EXERCISE BRIEF: From the line that contains "camera: 30 degrees left, 15 degrees down" through the line that contains "(846, 148) = (499, 86): pink", output every line of the listing below exactly and leave out all the rest.

RECORDS TO PROCESS:
◇ ◇ ◇
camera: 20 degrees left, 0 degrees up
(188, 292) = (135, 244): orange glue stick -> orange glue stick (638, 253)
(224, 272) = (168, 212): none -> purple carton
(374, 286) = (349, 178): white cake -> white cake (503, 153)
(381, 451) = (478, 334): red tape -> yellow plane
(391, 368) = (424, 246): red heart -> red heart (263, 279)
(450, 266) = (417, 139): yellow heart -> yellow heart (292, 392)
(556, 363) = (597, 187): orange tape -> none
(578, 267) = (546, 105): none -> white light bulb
◇ ◇ ◇
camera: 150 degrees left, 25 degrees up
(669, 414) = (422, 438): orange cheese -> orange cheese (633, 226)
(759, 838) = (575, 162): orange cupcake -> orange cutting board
◇ ◇ ◇
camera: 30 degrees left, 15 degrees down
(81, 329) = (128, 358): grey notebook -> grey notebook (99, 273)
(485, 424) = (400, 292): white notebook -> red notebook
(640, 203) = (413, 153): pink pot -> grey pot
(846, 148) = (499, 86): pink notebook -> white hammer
◇ ◇ ◇
RESULT OF THIS EXERCISE:
camera: 30 degrees left, 15 degrees down
(81, 329) = (128, 358): grey notebook -> grey notebook (99, 273)
(485, 424) = (400, 292): white notebook -> red notebook
(640, 203) = (413, 153): pink pot -> grey pot
(846, 148) = (499, 86): pink notebook -> white hammer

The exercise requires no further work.